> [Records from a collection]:
===
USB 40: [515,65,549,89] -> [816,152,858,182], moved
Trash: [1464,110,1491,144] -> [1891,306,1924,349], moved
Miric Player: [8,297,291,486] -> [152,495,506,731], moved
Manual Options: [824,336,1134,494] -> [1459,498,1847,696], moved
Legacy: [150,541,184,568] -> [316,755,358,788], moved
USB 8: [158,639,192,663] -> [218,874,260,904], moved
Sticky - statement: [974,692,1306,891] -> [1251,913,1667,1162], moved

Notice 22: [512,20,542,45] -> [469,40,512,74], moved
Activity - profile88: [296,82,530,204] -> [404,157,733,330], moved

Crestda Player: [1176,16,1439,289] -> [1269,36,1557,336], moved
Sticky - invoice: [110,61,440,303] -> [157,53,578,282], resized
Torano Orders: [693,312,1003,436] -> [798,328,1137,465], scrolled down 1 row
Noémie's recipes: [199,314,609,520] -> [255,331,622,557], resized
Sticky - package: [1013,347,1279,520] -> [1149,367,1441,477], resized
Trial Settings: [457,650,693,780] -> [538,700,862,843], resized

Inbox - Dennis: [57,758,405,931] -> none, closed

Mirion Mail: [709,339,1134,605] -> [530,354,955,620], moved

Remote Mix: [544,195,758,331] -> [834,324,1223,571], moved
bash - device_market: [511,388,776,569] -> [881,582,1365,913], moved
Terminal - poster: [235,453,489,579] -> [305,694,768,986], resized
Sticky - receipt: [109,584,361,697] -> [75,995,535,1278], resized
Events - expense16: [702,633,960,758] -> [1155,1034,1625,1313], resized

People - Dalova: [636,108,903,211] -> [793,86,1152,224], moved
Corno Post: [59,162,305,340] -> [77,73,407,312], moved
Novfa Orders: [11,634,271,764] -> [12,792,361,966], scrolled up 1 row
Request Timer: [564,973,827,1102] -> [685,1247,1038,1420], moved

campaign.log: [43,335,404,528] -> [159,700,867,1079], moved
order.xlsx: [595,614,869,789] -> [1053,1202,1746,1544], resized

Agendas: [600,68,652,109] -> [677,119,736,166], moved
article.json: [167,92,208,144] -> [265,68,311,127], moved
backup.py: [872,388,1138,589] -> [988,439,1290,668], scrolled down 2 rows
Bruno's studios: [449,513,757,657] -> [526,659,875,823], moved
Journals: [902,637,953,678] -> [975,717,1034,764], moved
===
> [TASK OBJECTIVE]:
Where the data above reaches the line holding "People - Dalova: [636,108,903,211]", begin printing, and stop after the line holding "campaign.log: [43,335,404,528] ->". Each line must be reproduced exactly, with nothing else added.

> [WRITTEN ANSWER]:
People - Dalova: [636,108,903,211] -> [793,86,1152,224], moved
Corno Post: [59,162,305,340] -> [77,73,407,312], moved
Novfa Orders: [11,634,271,764] -> [12,792,361,966], scrolled up 1 row
Request Timer: [564,973,827,1102] -> [685,1247,1038,1420], moved

campaign.log: [43,335,404,528] -> [159,700,867,1079], moved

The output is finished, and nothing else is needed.